List each line of the data that holds the word "diamond".
Segment Start: RECORDS PROVIDED
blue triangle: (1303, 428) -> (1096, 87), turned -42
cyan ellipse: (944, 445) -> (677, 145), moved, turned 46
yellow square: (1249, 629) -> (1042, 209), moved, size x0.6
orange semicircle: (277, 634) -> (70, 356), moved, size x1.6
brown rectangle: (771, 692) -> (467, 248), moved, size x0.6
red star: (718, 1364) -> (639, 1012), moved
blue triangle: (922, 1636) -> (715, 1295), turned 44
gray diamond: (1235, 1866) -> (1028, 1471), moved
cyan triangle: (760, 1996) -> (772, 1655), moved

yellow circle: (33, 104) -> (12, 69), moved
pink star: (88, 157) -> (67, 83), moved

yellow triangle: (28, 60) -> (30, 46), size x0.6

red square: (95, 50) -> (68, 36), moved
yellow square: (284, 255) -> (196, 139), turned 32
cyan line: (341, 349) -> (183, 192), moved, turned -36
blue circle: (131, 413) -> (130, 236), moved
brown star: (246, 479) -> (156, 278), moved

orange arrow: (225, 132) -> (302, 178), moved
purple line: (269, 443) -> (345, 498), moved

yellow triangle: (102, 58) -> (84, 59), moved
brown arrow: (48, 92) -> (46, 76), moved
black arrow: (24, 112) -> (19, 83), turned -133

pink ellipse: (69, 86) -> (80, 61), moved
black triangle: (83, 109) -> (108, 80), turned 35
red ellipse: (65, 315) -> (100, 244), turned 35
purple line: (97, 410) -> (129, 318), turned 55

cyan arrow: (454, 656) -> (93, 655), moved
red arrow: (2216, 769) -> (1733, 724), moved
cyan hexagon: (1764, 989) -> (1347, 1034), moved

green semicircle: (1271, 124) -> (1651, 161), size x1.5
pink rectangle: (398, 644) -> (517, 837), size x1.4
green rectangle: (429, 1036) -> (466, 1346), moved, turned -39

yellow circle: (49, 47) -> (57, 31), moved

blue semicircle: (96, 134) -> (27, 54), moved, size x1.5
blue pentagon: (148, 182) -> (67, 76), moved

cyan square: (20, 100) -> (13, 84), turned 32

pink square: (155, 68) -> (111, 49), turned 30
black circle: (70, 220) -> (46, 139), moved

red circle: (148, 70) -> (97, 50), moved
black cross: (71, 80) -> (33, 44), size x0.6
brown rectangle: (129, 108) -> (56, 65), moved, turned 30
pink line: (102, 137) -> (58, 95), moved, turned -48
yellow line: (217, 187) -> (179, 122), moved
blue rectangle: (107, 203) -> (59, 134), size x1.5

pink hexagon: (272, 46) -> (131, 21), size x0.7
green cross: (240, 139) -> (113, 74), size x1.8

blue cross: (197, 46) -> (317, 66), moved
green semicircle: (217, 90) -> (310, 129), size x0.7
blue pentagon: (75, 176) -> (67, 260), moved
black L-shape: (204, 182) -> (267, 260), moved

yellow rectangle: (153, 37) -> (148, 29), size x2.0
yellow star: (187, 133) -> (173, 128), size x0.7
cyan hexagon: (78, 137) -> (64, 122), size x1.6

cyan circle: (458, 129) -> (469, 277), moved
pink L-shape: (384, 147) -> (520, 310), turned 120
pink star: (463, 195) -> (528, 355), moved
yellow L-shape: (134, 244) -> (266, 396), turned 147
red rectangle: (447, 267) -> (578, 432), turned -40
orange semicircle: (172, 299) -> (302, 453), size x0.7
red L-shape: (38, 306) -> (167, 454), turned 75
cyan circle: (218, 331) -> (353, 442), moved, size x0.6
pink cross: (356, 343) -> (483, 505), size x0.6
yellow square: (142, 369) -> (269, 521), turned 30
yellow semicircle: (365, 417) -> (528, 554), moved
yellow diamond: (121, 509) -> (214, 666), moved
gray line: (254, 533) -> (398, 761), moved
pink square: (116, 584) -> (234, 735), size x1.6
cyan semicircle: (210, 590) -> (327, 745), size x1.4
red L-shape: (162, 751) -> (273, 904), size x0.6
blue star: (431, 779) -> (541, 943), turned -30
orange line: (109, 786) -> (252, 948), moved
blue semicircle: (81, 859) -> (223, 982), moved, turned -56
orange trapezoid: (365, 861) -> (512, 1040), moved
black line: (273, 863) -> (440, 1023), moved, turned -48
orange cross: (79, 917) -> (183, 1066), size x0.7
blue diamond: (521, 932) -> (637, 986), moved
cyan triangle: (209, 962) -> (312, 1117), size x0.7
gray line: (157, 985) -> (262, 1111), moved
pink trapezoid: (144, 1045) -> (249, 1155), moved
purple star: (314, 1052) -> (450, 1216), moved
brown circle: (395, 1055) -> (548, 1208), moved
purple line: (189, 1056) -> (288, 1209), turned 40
Segment End: RECORDS PROVIDED
YOUR SOLUTION:
gray diamond: (1235, 1866) -> (1028, 1471), moved
yellow diamond: (121, 509) -> (214, 666), moved
blue diamond: (521, 932) -> (637, 986), moved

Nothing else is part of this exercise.